What you will do:
What you return should be the complete data below, word for word, with no pictures in it.

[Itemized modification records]
----------------------------------------
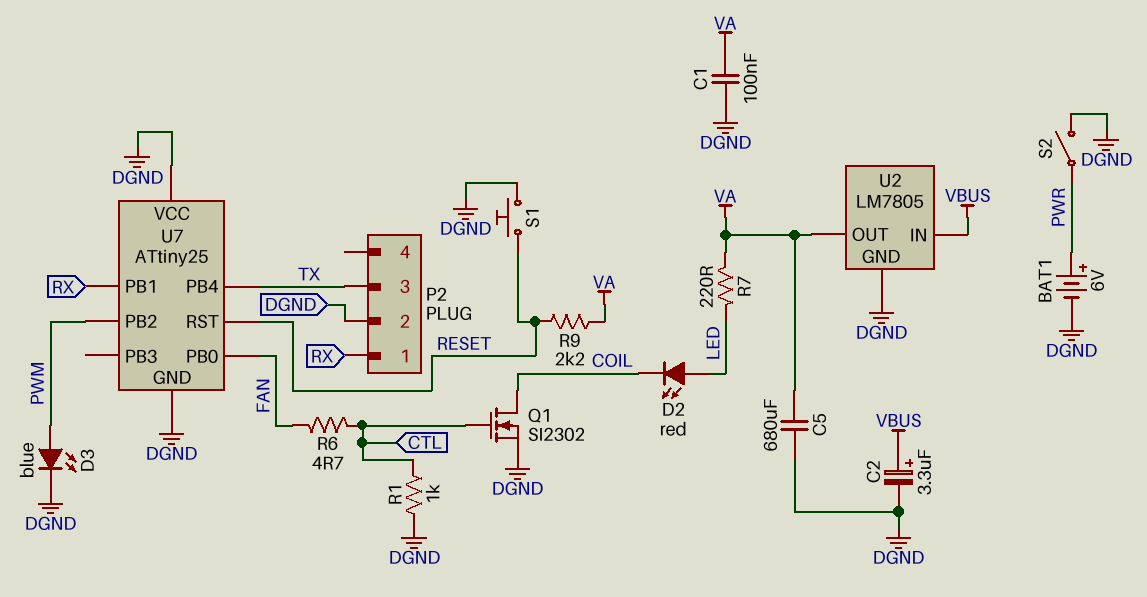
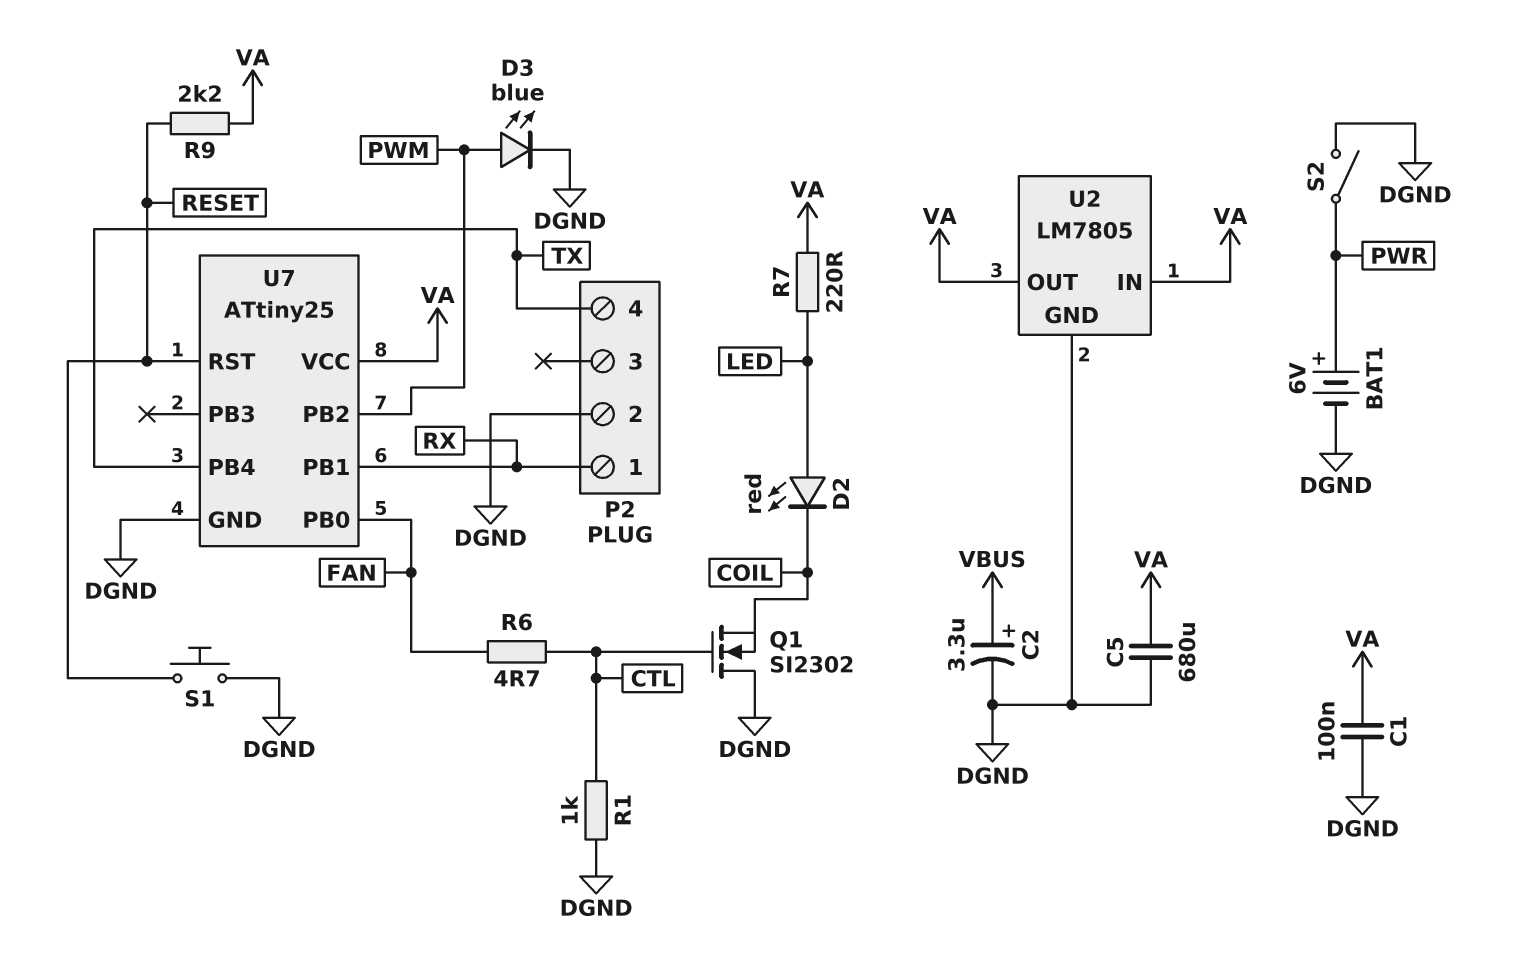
P2 pin 3: TX -> none
P2 pin 4: none -> TX
Q1: NMOS SI2302 (G CTL, D COIL, S DGND) -> NMOS SI2302 (G CTL, D DGND, S COIL)
U2 pin IN: VBUS -> VA
U7 pin VCC: DGND -> VA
----------------------------------------
Written response:
P2 pin 3: TX -> none
P2 pin 4: none -> TX
Q1: NMOS SI2302 (G CTL, D COIL, S DGND) -> NMOS SI2302 (G CTL, D DGND, S COIL)
U2 pin IN: VBUS -> VA
U7 pin VCC: DGND -> VA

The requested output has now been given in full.